- **The problem**
Go through the material below, tally each line containing "grey", and write the tally alone.

- **Extracted information**
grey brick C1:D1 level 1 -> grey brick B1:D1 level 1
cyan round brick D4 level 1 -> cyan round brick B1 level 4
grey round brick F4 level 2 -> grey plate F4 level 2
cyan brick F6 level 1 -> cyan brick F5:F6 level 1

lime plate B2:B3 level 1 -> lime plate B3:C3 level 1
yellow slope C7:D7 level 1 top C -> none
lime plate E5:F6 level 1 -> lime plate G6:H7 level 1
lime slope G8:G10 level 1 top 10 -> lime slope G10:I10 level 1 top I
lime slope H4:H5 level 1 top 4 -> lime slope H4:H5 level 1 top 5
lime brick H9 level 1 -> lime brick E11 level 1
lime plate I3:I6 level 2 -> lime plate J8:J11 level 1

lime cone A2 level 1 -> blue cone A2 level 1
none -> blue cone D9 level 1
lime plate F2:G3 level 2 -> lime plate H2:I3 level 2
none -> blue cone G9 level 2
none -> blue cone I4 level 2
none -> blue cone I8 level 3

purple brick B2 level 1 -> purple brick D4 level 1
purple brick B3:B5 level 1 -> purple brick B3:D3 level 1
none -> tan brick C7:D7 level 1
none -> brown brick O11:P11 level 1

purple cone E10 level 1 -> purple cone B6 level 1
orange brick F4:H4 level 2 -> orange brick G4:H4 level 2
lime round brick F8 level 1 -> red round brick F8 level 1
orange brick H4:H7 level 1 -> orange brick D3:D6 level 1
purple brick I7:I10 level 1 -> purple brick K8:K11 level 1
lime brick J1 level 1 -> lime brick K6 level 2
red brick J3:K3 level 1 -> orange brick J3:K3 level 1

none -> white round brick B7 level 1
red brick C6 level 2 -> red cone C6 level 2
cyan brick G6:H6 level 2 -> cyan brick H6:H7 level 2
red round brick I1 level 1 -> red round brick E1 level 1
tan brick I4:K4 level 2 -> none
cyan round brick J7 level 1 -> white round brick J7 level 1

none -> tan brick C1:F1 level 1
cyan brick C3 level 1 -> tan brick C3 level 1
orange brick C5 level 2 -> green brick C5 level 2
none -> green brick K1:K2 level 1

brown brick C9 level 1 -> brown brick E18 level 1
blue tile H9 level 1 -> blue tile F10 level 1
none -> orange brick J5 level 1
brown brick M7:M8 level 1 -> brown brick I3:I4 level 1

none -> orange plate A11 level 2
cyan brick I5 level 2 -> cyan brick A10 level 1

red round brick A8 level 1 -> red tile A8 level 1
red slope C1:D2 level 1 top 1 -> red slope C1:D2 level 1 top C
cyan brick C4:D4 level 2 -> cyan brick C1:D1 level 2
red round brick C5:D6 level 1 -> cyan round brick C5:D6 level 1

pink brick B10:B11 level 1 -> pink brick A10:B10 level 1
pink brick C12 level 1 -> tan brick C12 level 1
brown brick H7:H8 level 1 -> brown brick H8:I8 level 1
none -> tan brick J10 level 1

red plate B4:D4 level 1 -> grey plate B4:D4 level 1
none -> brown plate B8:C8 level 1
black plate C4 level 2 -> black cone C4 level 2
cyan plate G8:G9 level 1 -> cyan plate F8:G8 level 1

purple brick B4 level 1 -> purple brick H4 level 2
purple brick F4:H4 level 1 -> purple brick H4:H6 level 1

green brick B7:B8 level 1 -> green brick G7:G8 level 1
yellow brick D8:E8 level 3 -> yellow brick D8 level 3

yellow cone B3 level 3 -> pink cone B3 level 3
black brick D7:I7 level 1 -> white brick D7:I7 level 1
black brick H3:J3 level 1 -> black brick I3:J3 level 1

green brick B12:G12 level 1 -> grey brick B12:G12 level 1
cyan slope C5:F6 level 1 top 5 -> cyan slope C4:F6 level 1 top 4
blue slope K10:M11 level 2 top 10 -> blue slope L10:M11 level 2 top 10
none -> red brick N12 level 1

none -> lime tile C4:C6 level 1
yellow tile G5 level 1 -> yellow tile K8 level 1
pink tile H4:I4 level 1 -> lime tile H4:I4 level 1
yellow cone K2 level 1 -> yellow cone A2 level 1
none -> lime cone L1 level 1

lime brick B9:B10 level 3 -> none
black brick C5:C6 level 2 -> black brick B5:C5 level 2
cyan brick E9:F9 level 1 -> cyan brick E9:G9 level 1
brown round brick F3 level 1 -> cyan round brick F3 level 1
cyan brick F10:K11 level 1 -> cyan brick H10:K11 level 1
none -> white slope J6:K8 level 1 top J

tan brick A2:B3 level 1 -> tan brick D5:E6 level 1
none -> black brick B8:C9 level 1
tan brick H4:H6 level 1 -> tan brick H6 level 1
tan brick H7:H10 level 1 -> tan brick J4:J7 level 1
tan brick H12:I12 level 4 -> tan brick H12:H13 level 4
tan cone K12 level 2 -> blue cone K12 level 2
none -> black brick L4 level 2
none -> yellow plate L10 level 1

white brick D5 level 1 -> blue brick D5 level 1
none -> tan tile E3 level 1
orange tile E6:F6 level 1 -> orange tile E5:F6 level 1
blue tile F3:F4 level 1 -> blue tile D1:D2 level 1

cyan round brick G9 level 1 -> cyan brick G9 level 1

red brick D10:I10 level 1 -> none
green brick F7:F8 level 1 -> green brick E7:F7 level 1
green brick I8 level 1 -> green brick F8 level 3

- **Answer box**
4